YOUR ASSIGNMENT:
Within the records, determine how many lines contain the word "robot". Your reply must consist of that number only.

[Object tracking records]
——————

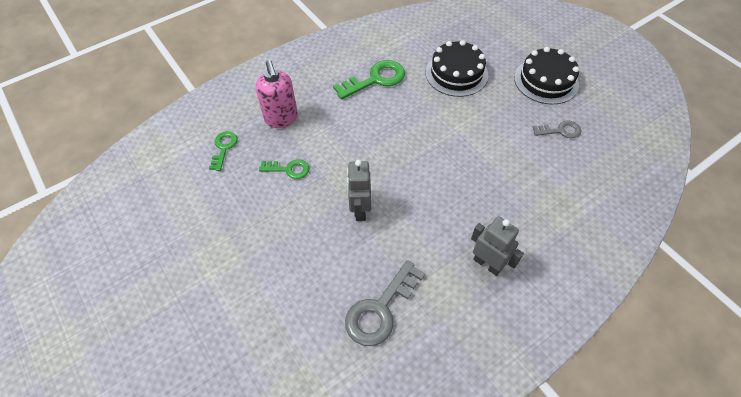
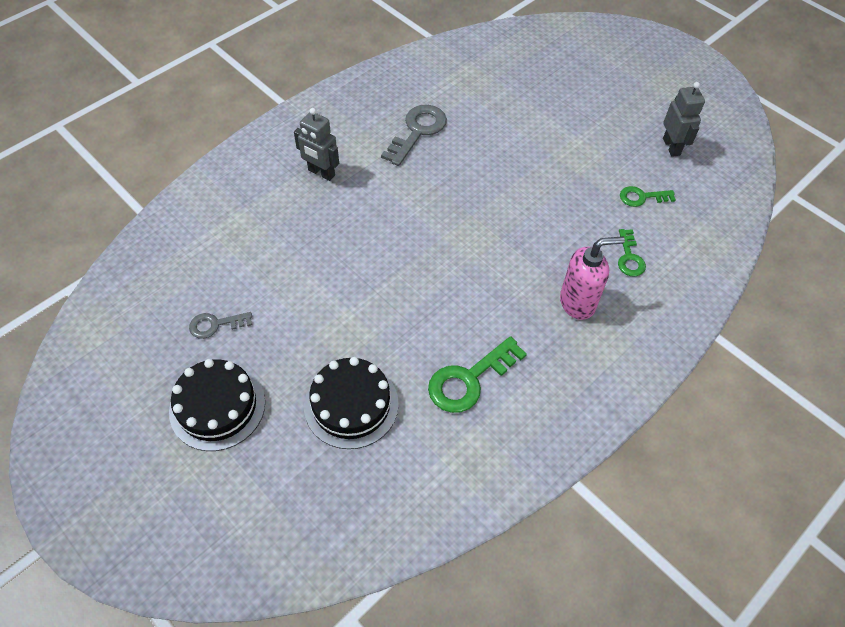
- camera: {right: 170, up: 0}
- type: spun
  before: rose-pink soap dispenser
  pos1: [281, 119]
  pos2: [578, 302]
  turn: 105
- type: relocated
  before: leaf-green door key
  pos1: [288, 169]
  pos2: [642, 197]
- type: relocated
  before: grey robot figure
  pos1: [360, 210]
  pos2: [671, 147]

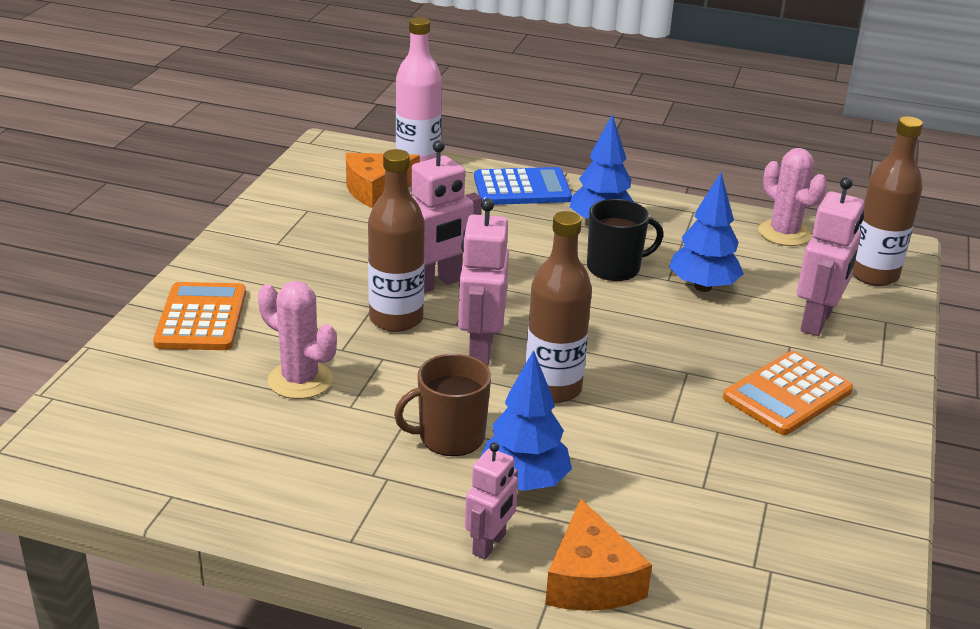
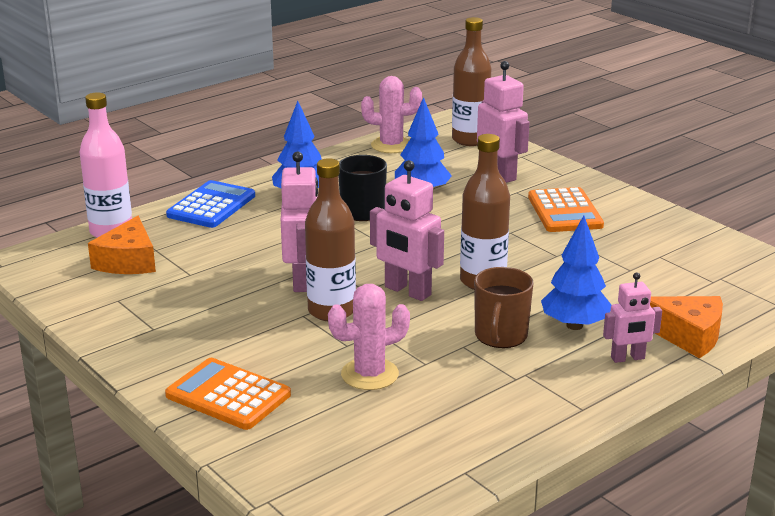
- camera: {right: -55, up: -5}
- type: spun
  before: rose-pink robot figure
  pos1: [489, 544]
  pos2: [628, 358]
  turn: 105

——————

RESULT FOR THIS EXERCISE:
2